Records provided:

= = = =

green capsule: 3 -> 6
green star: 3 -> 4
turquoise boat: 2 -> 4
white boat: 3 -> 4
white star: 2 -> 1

= = = =

Work to complete:
Make an exact copy of all the data.

Answer below:
green capsule: 3 -> 6
green star: 3 -> 4
turquoise boat: 2 -> 4
white boat: 3 -> 4
white star: 2 -> 1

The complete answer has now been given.